## Dataset records
[Start of section]

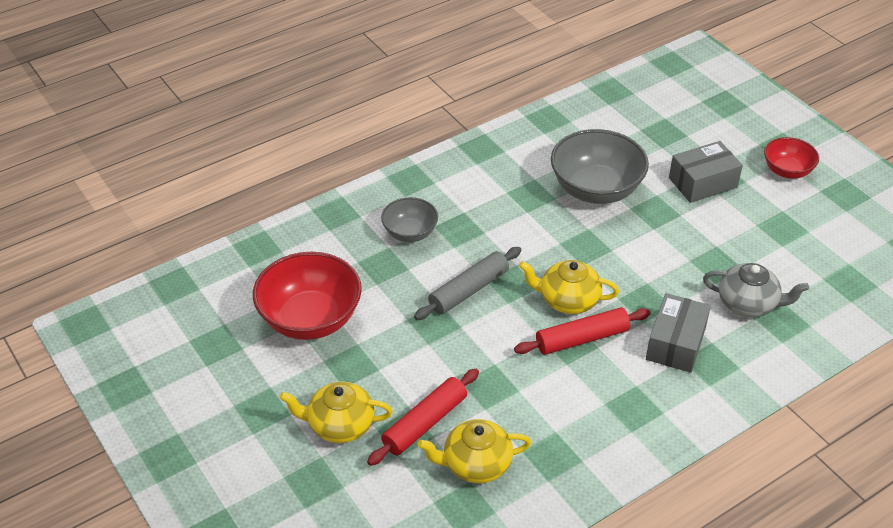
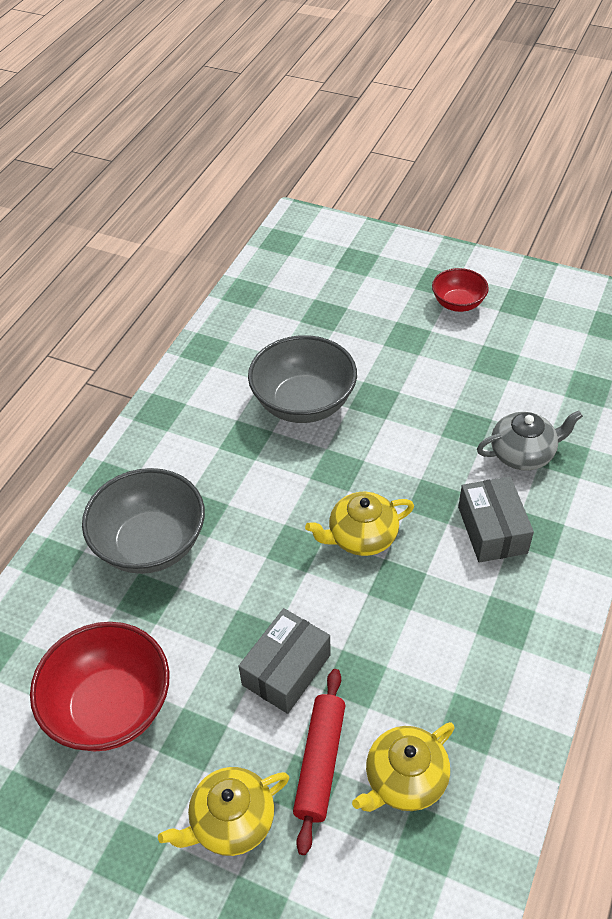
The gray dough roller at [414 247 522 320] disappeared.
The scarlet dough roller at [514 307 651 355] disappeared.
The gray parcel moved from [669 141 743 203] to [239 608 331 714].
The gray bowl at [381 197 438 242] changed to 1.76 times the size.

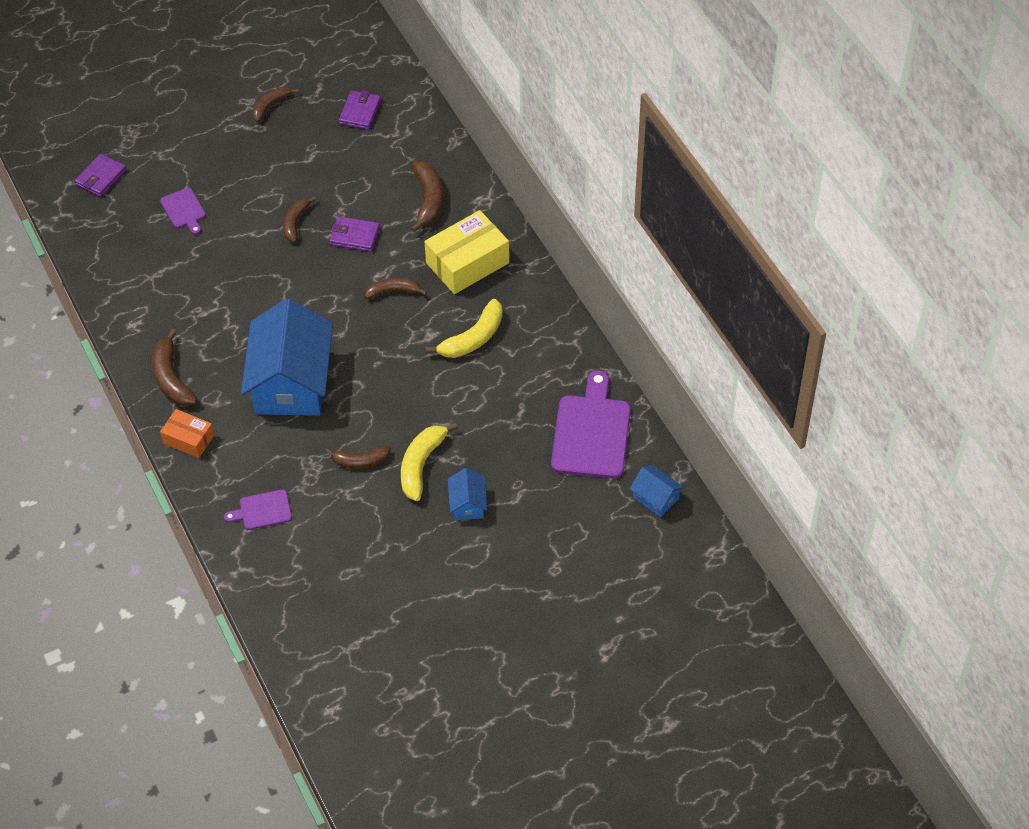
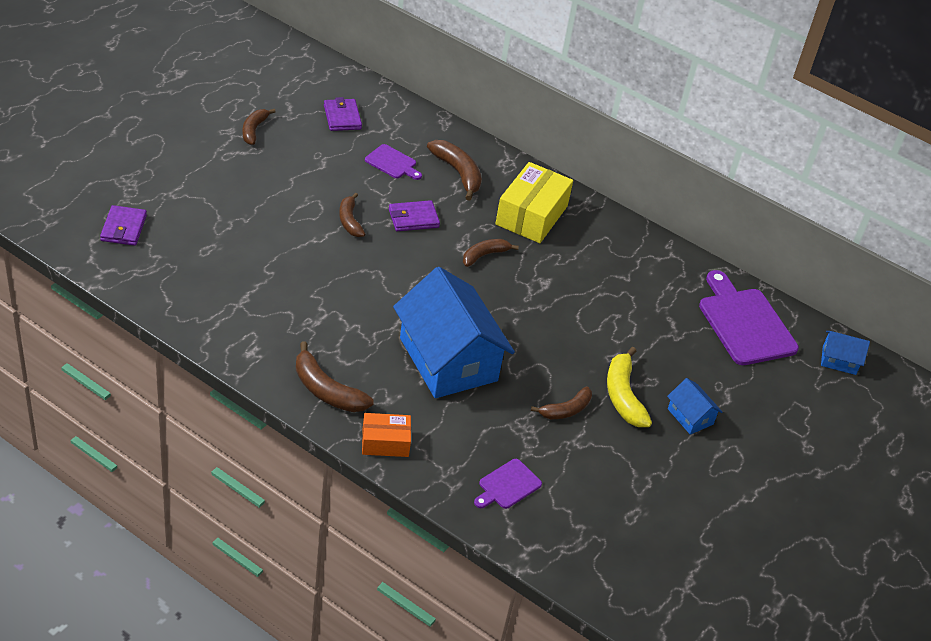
The bright yellow toy banana at [426 299 503 358] disappeared.
The royal purple chopping board moved from [160 188 206 235] to [365 144 422 180].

[End of section]

## Assignment
Although the records hold pictures, the copy must not; give again exactly the lines from the one with "The gray parcel" through the one with "The bright yellow".

## Expected answer
The gray parcel moved from [669 141 743 203] to [239 608 331 714].
The gray bowl at [381 197 438 242] changed to 1.76 times the size.

The bright yellow toy banana at [426 299 503 358] disappeared.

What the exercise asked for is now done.